__Brief__.
Please transcribe, word for word, the line containing "battery (2nd from" and every line after it through the end of the records below, and nothing else.
Recorded information section start
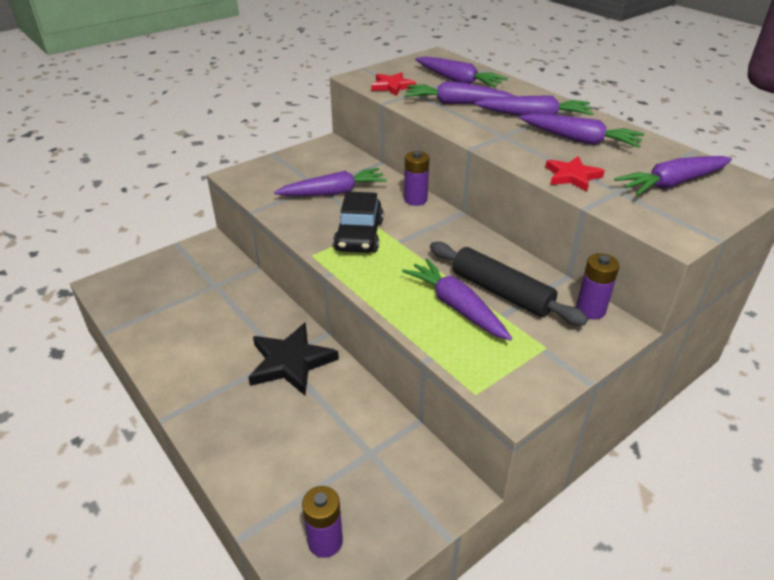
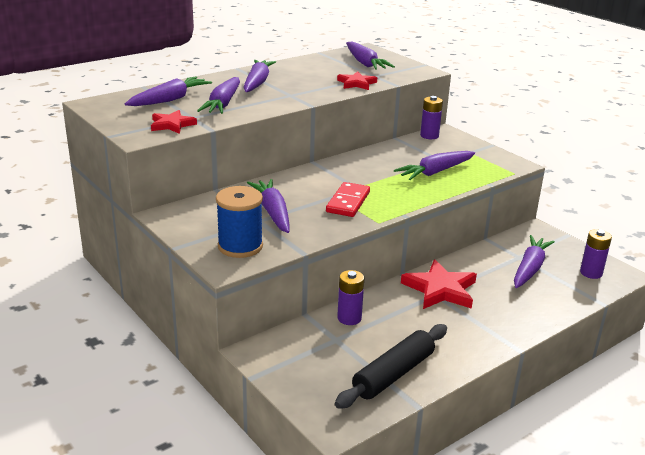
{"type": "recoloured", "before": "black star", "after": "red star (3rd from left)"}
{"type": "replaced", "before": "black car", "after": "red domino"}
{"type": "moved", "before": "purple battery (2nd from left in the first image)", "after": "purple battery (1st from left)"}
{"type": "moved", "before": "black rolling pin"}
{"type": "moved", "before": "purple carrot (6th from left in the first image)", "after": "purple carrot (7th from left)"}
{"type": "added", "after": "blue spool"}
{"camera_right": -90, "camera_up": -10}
Recorded information section end
__Response below__.
{"type": "moved", "before": "purple battery (2nd from left in the first image)", "after": "purple battery (1st from left)"}
{"type": "moved", "before": "black rolling pin"}
{"type": "moved", "before": "purple carrot (6th from left in the first image)", "after": "purple carrot (7th from left)"}
{"type": "added", "after": "blue spool"}
{"camera_right": -90, "camera_up": -10}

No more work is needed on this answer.